[Scene images with change listings]
=== Begin Enclosure ===

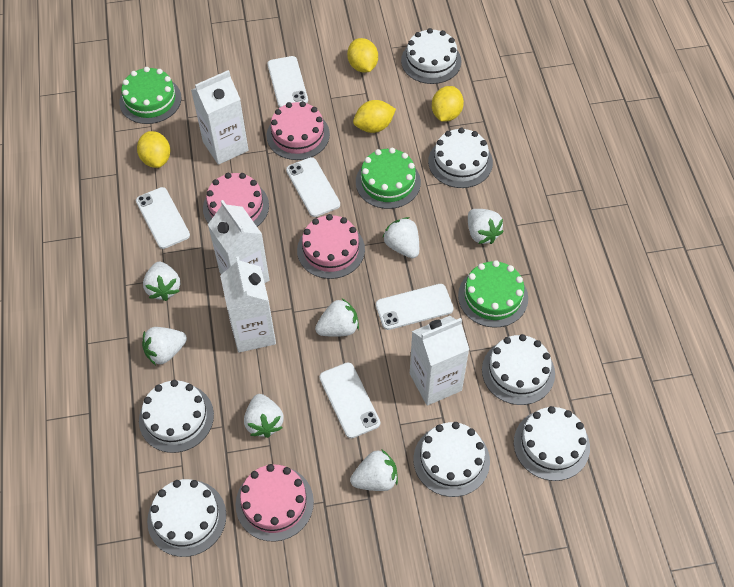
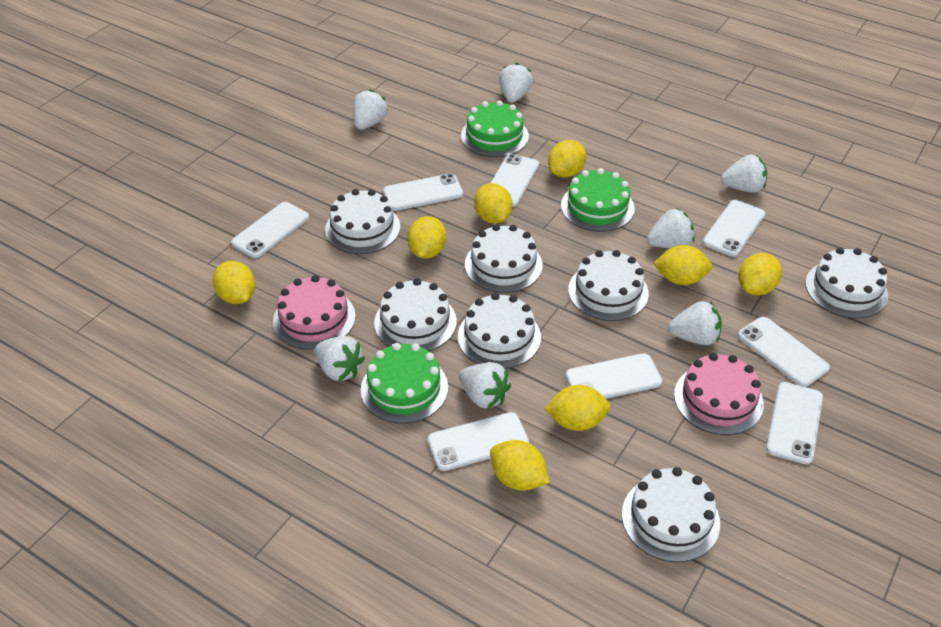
pink cake: 4 -> 2
white carton: 4 -> 0
white phone: 5 -> 8
yellow lemon: 4 -> 8

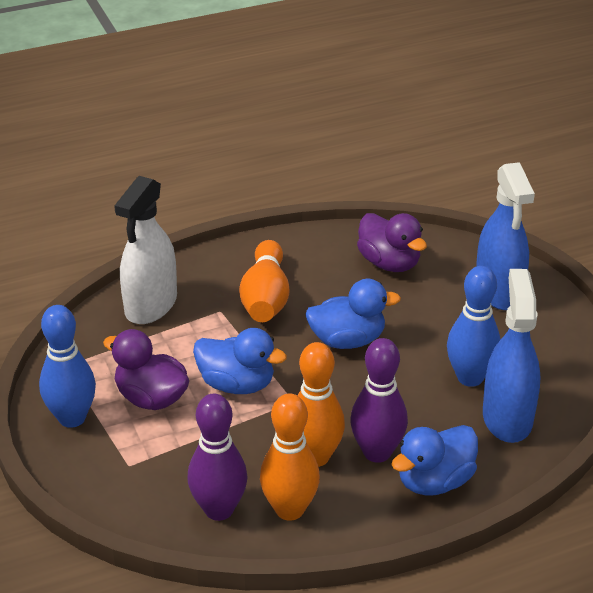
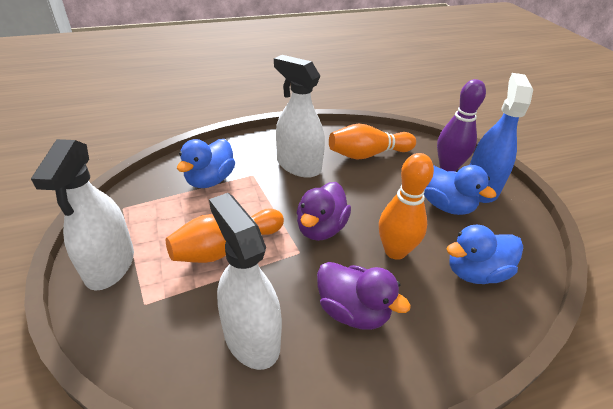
blue bowling pin: 2 -> 0
blue spray bottle: 2 -> 1
purple bowling pin: 2 -> 1
white spray bottle: 1 -> 3

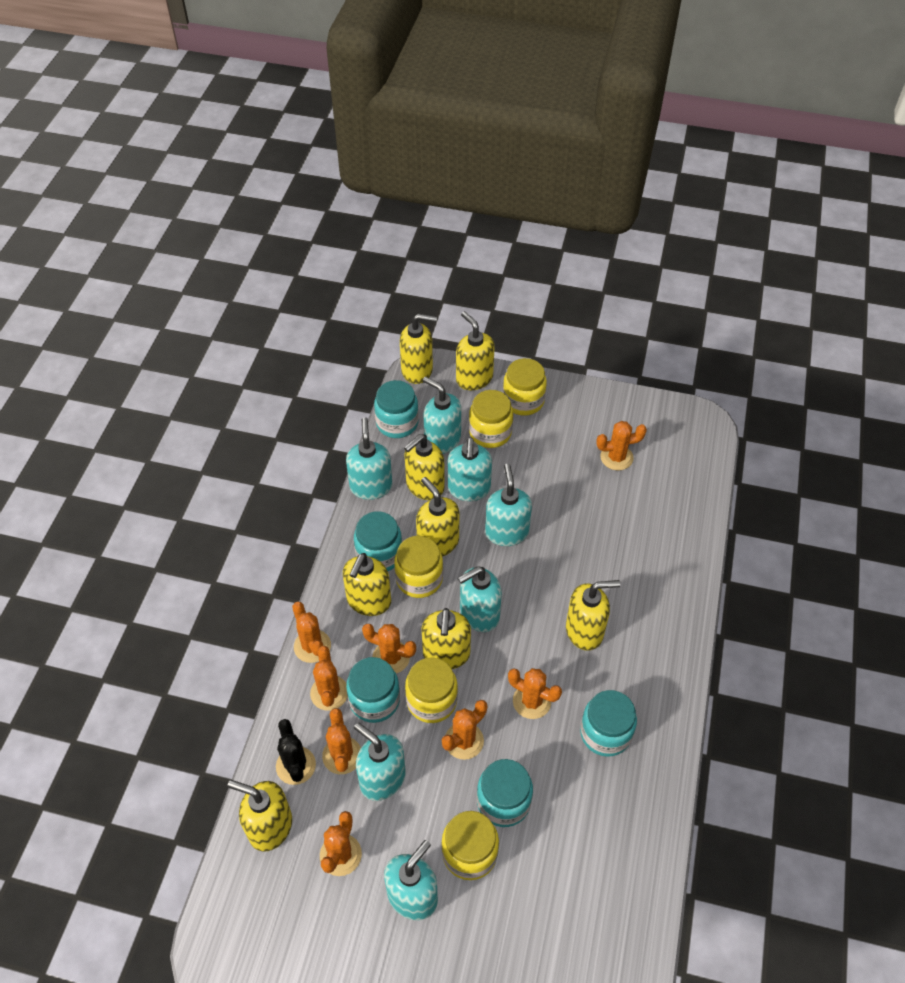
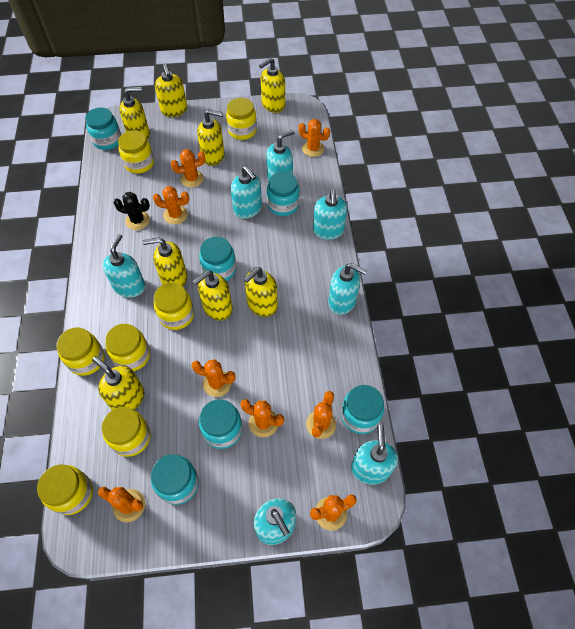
turquoise jar: 5 -> 6
yellow jar: 5 -> 7

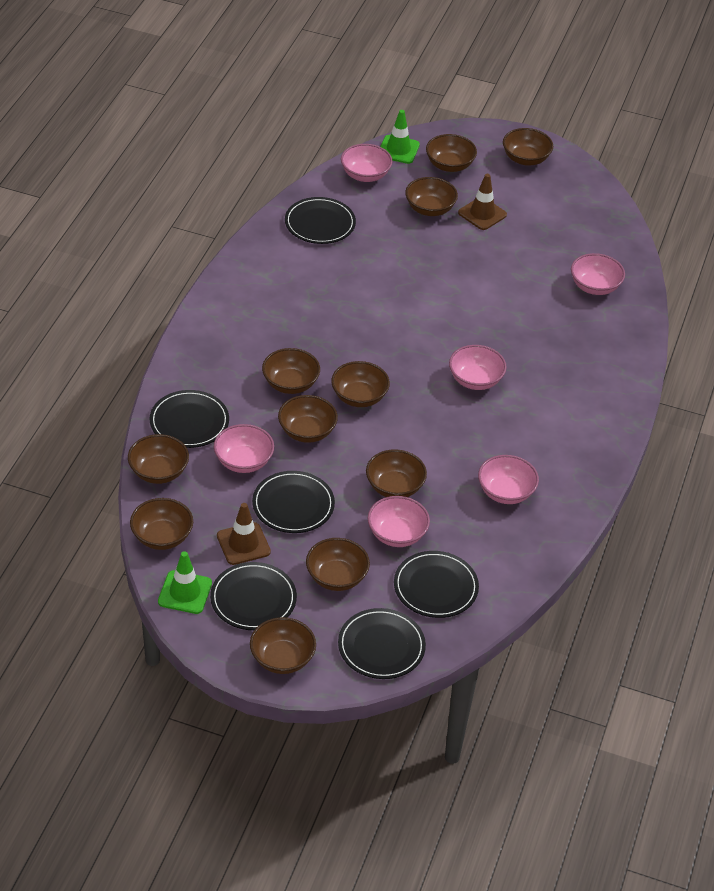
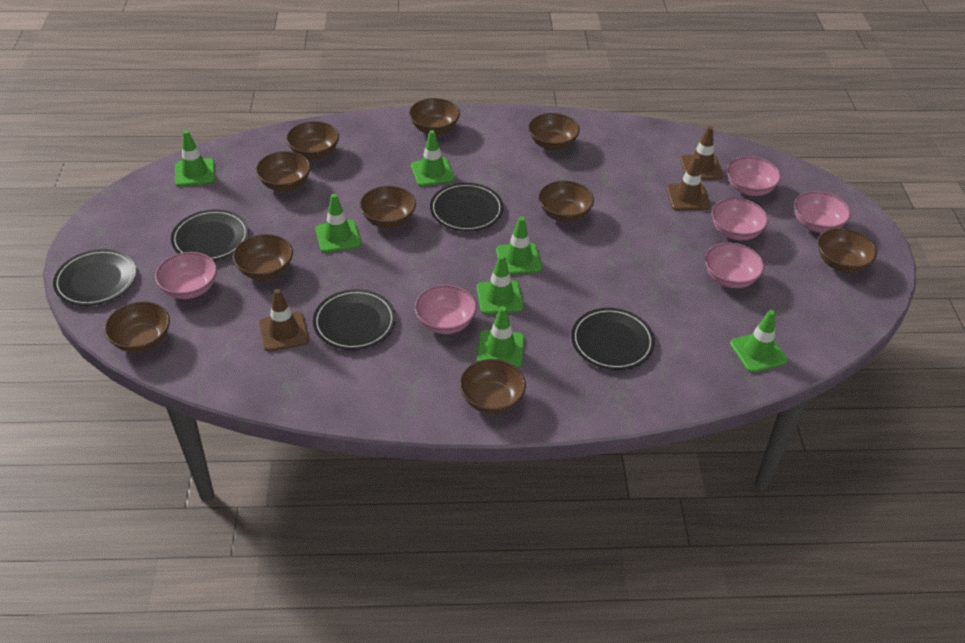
black plate: 6 -> 5
brown bowl: 11 -> 10
brown traffic cone: 2 -> 3
green traffic cone: 2 -> 7

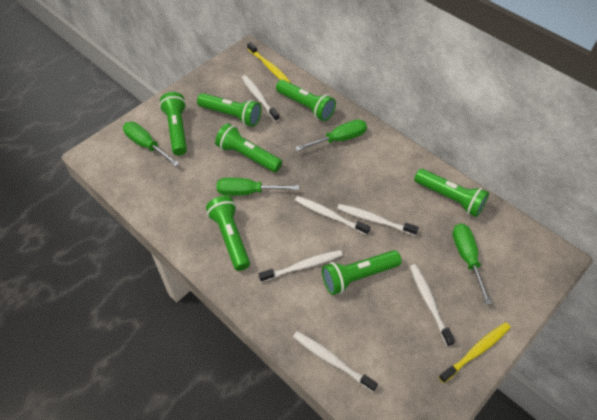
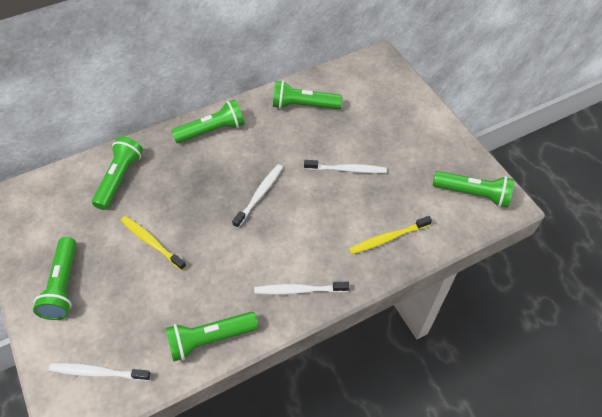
green flashlight: 7 -> 6
green screwdriver: 4 -> 0
white toothbrush: 6 -> 4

=== End Enclosure ===

> **Exercise description**: Copy exactly the lines that run from the one containing "white spray bottle: 1 -> 3" to the last line of the records, both included, and leave out every picture.

> **Response to the exercise**:
white spray bottle: 1 -> 3

turquoise jar: 5 -> 6
yellow jar: 5 -> 7

black plate: 6 -> 5
brown bowl: 11 -> 10
brown traffic cone: 2 -> 3
green traffic cone: 2 -> 7

green flashlight: 7 -> 6
green screwdriver: 4 -> 0
white toothbrush: 6 -> 4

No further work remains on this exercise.